Your objective: Beginning with the line where "SW203: button (GND, U201/IO4)" appears, retype every remaining line of the data below, both the first and last included.

[Records to process Boundary: Start]

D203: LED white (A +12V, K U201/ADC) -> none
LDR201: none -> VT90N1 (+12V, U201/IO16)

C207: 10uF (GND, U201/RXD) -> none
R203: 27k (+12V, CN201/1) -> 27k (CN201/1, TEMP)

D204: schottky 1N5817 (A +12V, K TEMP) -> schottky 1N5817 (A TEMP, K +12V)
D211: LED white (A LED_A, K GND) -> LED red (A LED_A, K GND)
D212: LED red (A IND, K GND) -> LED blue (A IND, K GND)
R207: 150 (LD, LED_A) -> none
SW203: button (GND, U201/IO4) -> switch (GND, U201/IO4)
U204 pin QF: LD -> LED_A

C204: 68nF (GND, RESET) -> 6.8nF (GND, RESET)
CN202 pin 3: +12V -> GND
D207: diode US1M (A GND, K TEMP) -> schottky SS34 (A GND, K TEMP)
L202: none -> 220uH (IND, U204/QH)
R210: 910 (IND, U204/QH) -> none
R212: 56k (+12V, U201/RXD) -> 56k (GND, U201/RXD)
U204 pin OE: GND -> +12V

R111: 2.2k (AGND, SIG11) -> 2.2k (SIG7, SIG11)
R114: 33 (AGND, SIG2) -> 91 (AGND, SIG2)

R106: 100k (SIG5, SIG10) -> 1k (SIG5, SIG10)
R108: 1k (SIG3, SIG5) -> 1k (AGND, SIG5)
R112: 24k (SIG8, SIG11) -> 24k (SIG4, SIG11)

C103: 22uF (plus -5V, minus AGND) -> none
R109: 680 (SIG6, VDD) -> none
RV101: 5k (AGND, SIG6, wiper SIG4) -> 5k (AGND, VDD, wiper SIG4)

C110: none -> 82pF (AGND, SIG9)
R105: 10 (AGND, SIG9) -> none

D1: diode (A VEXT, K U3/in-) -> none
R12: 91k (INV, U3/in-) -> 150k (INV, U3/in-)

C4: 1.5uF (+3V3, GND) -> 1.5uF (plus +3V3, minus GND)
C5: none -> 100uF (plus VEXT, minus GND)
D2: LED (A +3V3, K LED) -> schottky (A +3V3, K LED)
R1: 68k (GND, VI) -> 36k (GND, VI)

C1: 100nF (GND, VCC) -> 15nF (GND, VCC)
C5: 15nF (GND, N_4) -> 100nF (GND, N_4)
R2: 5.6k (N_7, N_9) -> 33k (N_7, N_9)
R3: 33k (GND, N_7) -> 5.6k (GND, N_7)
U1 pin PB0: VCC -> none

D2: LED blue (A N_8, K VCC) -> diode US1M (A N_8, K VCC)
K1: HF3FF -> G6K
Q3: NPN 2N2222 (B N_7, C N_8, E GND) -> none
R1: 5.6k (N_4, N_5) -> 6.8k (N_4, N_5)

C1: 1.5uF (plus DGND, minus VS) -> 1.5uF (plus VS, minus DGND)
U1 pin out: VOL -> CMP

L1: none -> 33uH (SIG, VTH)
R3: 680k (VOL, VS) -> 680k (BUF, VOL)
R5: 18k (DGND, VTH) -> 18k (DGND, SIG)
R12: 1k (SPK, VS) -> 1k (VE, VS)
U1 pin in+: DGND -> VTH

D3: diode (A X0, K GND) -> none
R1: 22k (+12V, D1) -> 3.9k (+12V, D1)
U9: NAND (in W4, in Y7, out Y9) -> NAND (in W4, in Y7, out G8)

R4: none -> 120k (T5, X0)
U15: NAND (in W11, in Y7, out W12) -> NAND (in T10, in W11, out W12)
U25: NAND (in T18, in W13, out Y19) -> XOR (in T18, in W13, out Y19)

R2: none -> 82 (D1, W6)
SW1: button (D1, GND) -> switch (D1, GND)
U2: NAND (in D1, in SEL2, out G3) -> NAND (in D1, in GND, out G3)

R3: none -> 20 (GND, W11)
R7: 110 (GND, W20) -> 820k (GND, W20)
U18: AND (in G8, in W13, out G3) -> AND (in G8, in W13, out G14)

[Records to process Boundary: End]

Final answer:
SW203: button (GND, U201/IO4) -> switch (GND, U201/IO4)
U204 pin QF: LD -> LED_A

C204: 68nF (GND, RESET) -> 6.8nF (GND, RESET)
CN202 pin 3: +12V -> GND
D207: diode US1M (A GND, K TEMP) -> schottky SS34 (A GND, K TEMP)
L202: none -> 220uH (IND, U204/QH)
R210: 910 (IND, U204/QH) -> none
R212: 56k (+12V, U201/RXD) -> 56k (GND, U201/RXD)
U204 pin OE: GND -> +12V

R111: 2.2k (AGND, SIG11) -> 2.2k (SIG7, SIG11)
R114: 33 (AGND, SIG2) -> 91 (AGND, SIG2)

R106: 100k (SIG5, SIG10) -> 1k (SIG5, SIG10)
R108: 1k (SIG3, SIG5) -> 1k (AGND, SIG5)
R112: 24k (SIG8, SIG11) -> 24k (SIG4, SIG11)

C103: 22uF (plus -5V, minus AGND) -> none
R109: 680 (SIG6, VDD) -> none
RV101: 5k (AGND, SIG6, wiper SIG4) -> 5k (AGND, VDD, wiper SIG4)

C110: none -> 82pF (AGND, SIG9)
R105: 10 (AGND, SIG9) -> none

D1: diode (A VEXT, K U3/in-) -> none
R12: 91k (INV, U3/in-) -> 150k (INV, U3/in-)

C4: 1.5uF (+3V3, GND) -> 1.5uF (plus +3V3, minus GND)
C5: none -> 100uF (plus VEXT, minus GND)
D2: LED (A +3V3, K LED) -> schottky (A +3V3, K LED)
R1: 68k (GND, VI) -> 36k (GND, VI)

C1: 100nF (GND, VCC) -> 15nF (GND, VCC)
C5: 15nF (GND, N_4) -> 100nF (GND, N_4)
R2: 5.6k (N_7, N_9) -> 33k (N_7, N_9)
R3: 33k (GND, N_7) -> 5.6k (GND, N_7)
U1 pin PB0: VCC -> none

D2: LED blue (A N_8, K VCC) -> diode US1M (A N_8, K VCC)
K1: HF3FF -> G6K
Q3: NPN 2N2222 (B N_7, C N_8, E GND) -> none
R1: 5.6k (N_4, N_5) -> 6.8k (N_4, N_5)

C1: 1.5uF (plus DGND, minus VS) -> 1.5uF (plus VS, minus DGND)
U1 pin out: VOL -> CMP

L1: none -> 33uH (SIG, VTH)
R3: 680k (VOL, VS) -> 680k (BUF, VOL)
R5: 18k (DGND, VTH) -> 18k (DGND, SIG)
R12: 1k (SPK, VS) -> 1k (VE, VS)
U1 pin in+: DGND -> VTH

D3: diode (A X0, K GND) -> none
R1: 22k (+12V, D1) -> 3.9k (+12V, D1)
U9: NAND (in W4, in Y7, out Y9) -> NAND (in W4, in Y7, out G8)

R4: none -> 120k (T5, X0)
U15: NAND (in W11, in Y7, out W12) -> NAND (in T10, in W11, out W12)
U25: NAND (in T18, in W13, out Y19) -> XOR (in T18, in W13, out Y19)

R2: none -> 82 (D1, W6)
SW1: button (D1, GND) -> switch (D1, GND)
U2: NAND (in D1, in SEL2, out G3) -> NAND (in D1, in GND, out G3)

R3: none -> 20 (GND, W11)
R7: 110 (GND, W20) -> 820k (GND, W20)
U18: AND (in G8, in W13, out G3) -> AND (in G8, in W13, out G14)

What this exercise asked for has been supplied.